Data extracted from a collection

>>>

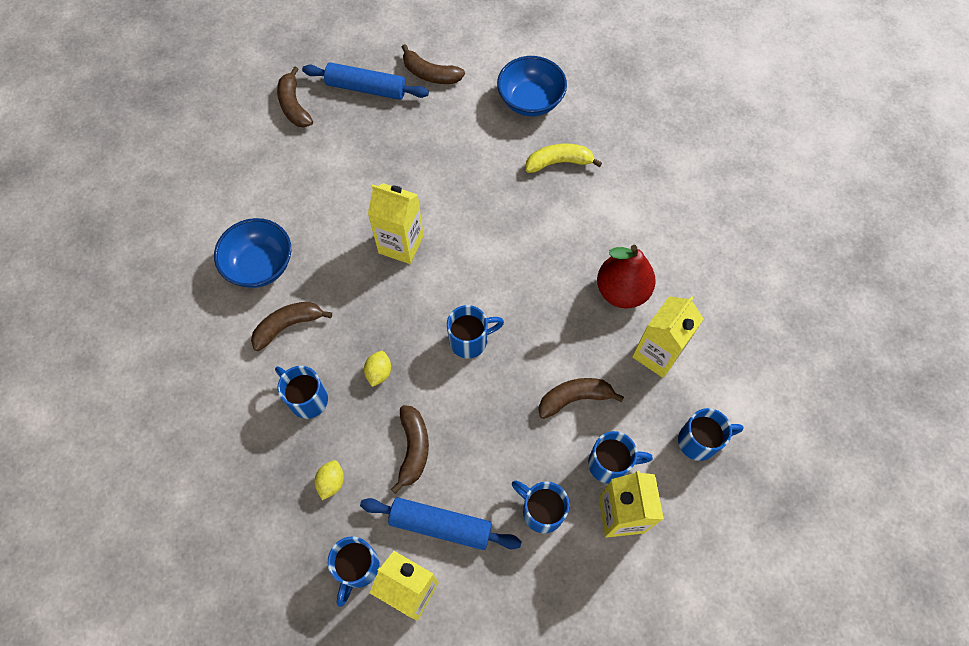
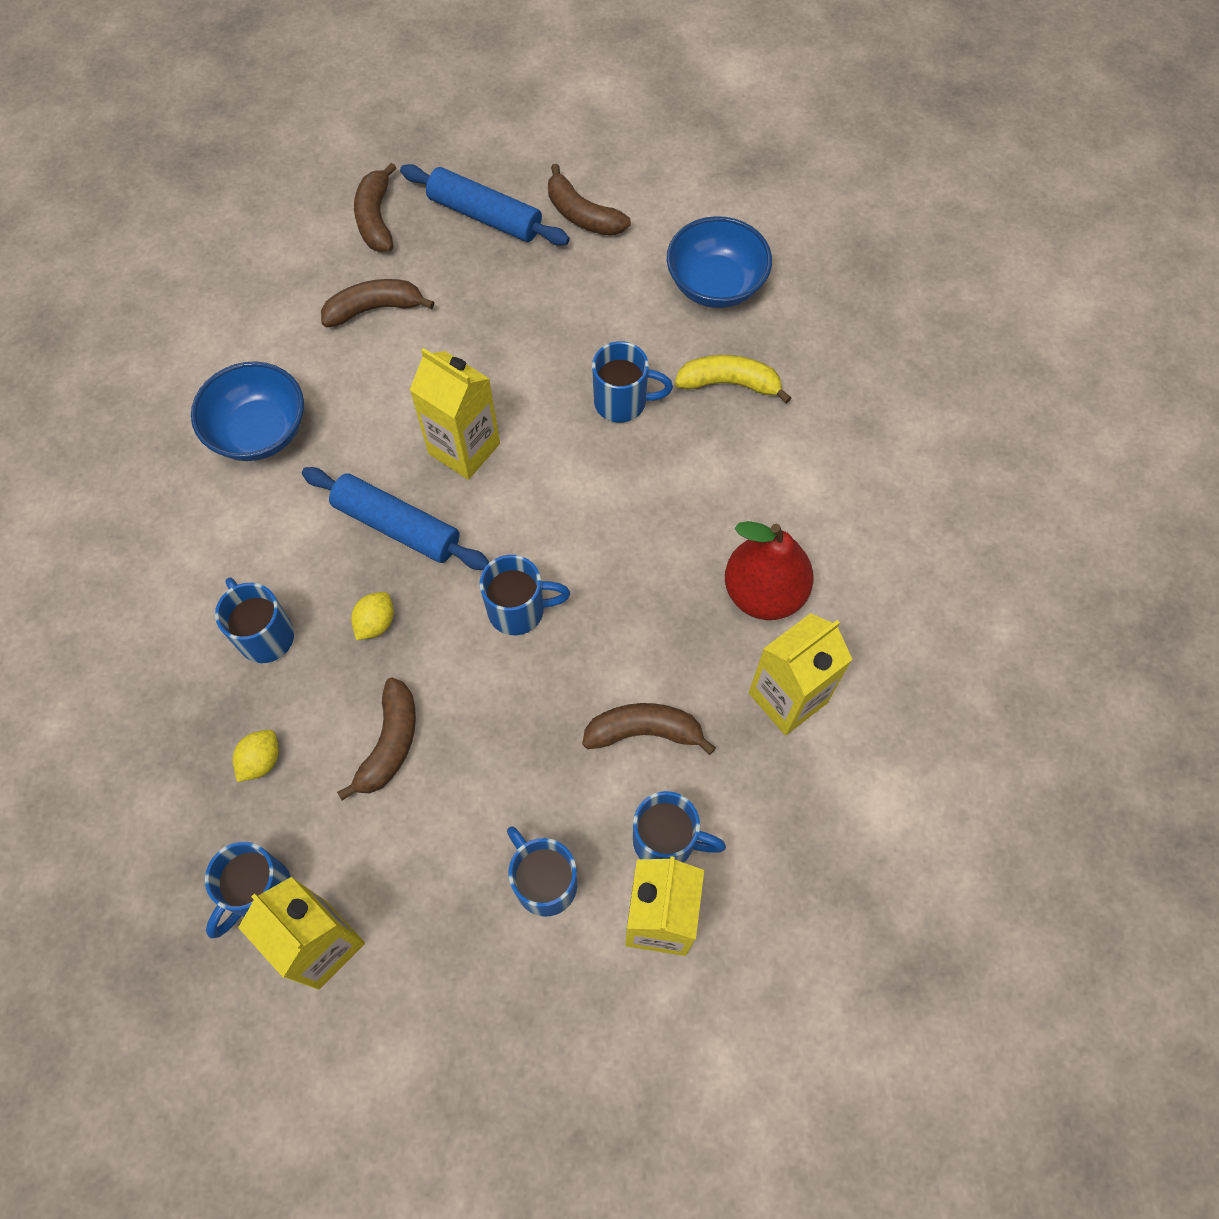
camera: 15 degrees right, 0 degrees up
brown banana [251,302,332,351] -> brown banana moved to [321,279,434,327]
blue rolling pin [360,497,522,550] -> blue rolling pin moved to [302,467,490,570]
blue mug [678,408,744,461] -> blue mug moved to [592,341,673,423]

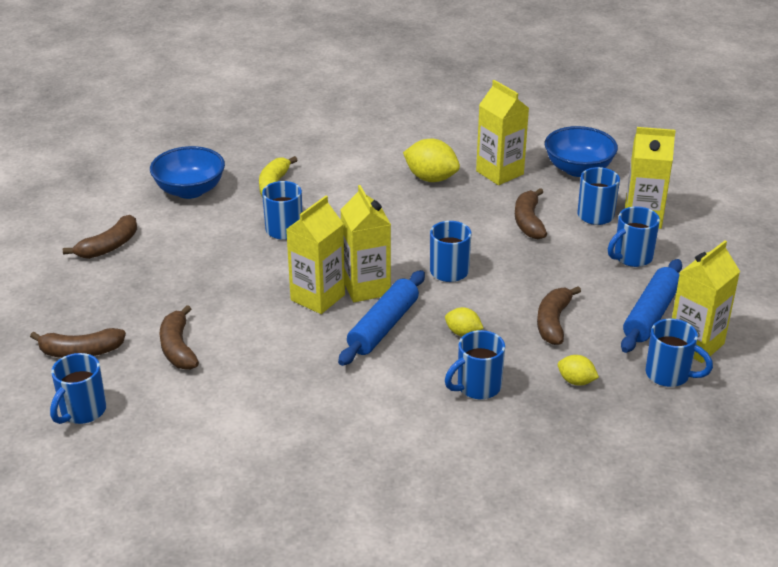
camera: 90 degrees left, 30 degrees down
blue bowl [191,361,304,461] -> blue bowl moved to [545,126,618,177]
brown banana [337,677,416,801] -> brown banana turned 90 degrees counterclockwise [537,286,581,345]
blue rolling pin [400,164,570,246] -> blue rolling pin moved to [621,259,682,353]
red pear [725,521,814,620] -> yellow lemon [403,139,460,182]
none -> blue mug [50,353,106,424]
none -> yellow carton [340,185,391,302]

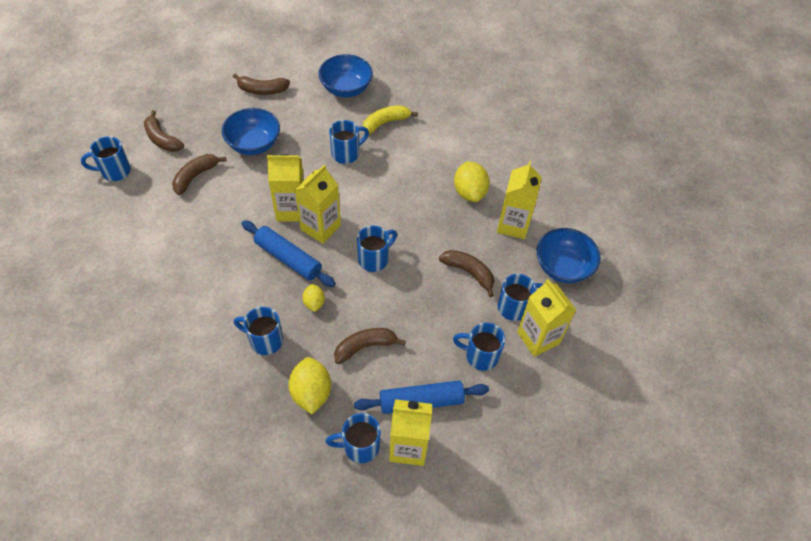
camera: 50 degrees right, 20 degrees up
blue rolling pin [338,270,425,366] -> blue rolling pin turned 45 degrees clockwise [242,220,335,287]
brown banana [515,188,547,239] -> brown banana turned 75 degrees clockwise [439,250,494,297]
yellow lemon [558,355,599,386] -> yellow lemon [288,357,331,414], size x1.76
blue mug [645,319,713,387] -> blue mug turned 90 degrees clockwise [326,413,381,463]
none -> blue bowl [222,108,280,155]

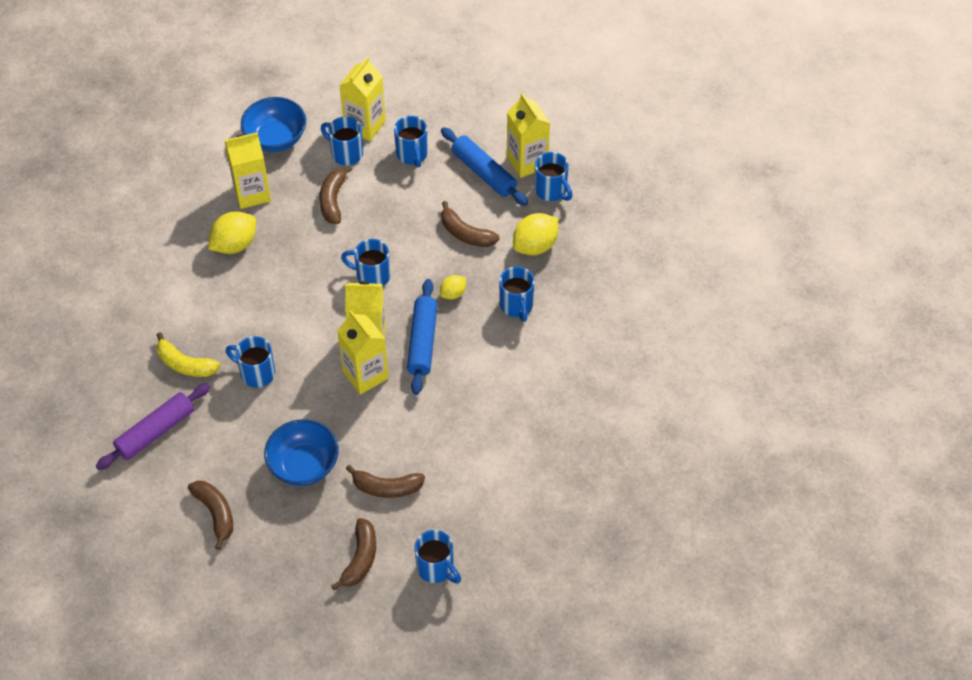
camera: 120 degrees left, 0 degrees up
blue bowl [318,54,373,97] -> purple rolling pin [96,383,210,470]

<<<

Please reproduce the records above exactly and leave any picture behind.

* **Written response**
camera: 15 degrees right, 0 degrees up
brown banana [251,302,332,351] -> brown banana moved to [321,279,434,327]
blue rolling pin [360,497,522,550] -> blue rolling pin moved to [302,467,490,570]
blue mug [678,408,744,461] -> blue mug moved to [592,341,673,423]

camera: 90 degrees left, 30 degrees down
blue bowl [191,361,304,461] -> blue bowl moved to [545,126,618,177]
brown banana [337,677,416,801] -> brown banana turned 90 degrees counterclockwise [537,286,581,345]
blue rolling pin [400,164,570,246] -> blue rolling pin moved to [621,259,682,353]
red pear [725,521,814,620] -> yellow lemon [403,139,460,182]
none -> blue mug [50,353,106,424]
none -> yellow carton [340,185,391,302]

camera: 50 degrees right, 20 degrees up
blue rolling pin [338,270,425,366] -> blue rolling pin turned 45 degrees clockwise [242,220,335,287]
brown banana [515,188,547,239] -> brown banana turned 75 degrees clockwise [439,250,494,297]
yellow lemon [558,355,599,386] -> yellow lemon [288,357,331,414], size x1.76
blue mug [645,319,713,387] -> blue mug turned 90 degrees clockwise [326,413,381,463]
none -> blue bowl [222,108,280,155]

camera: 120 degrees left, 0 degrees up
blue bowl [318,54,373,97] -> purple rolling pin [96,383,210,470]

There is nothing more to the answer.